=== Dataset excerpts ===
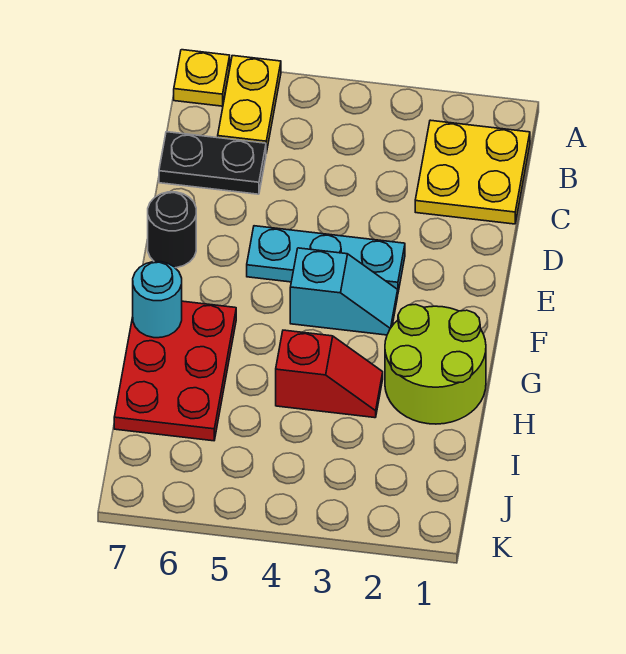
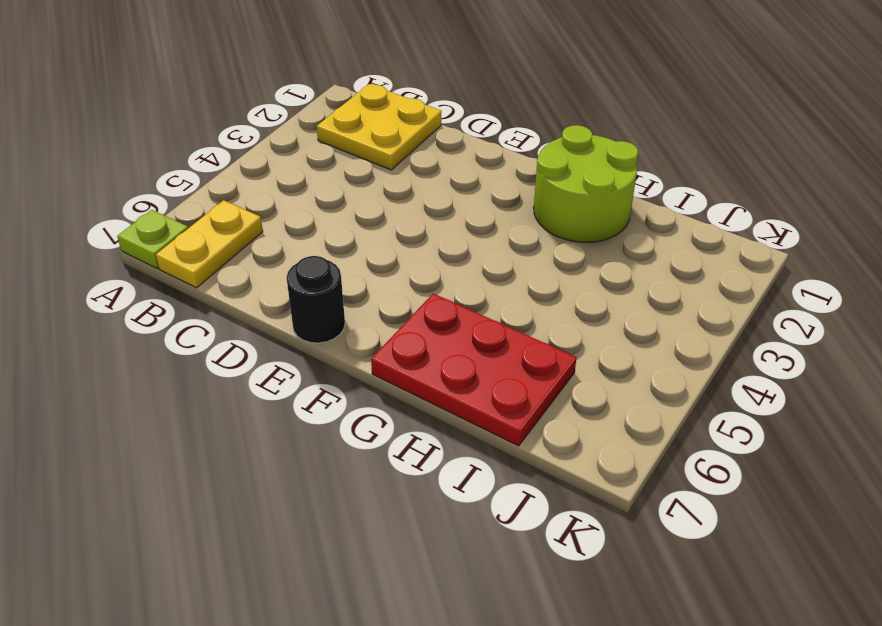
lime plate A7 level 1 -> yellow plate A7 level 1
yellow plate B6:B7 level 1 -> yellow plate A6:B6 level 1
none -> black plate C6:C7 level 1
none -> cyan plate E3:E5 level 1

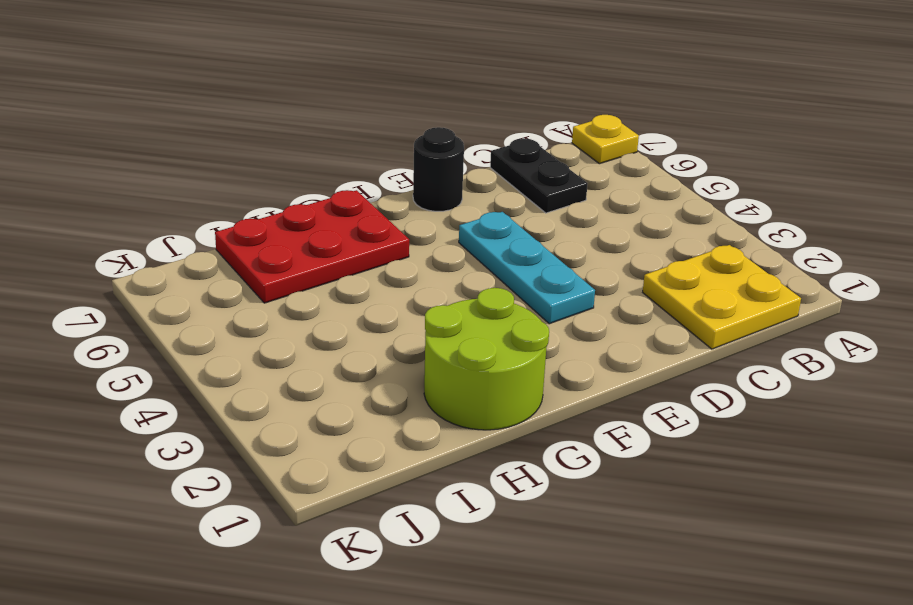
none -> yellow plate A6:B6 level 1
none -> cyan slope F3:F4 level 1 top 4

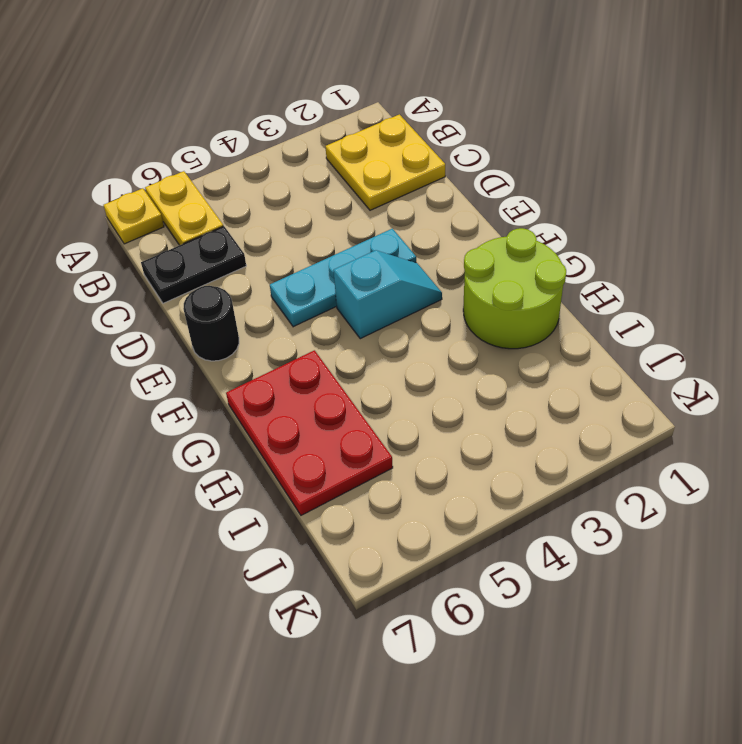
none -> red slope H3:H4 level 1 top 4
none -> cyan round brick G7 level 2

=== What is required ===
From the records above, copy every line that holds the word "yellow".

=== The answer ===
lime plate A7 level 1 -> yellow plate A7 level 1
yellow plate B6:B7 level 1 -> yellow plate A6:B6 level 1
none -> yellow plate A6:B6 level 1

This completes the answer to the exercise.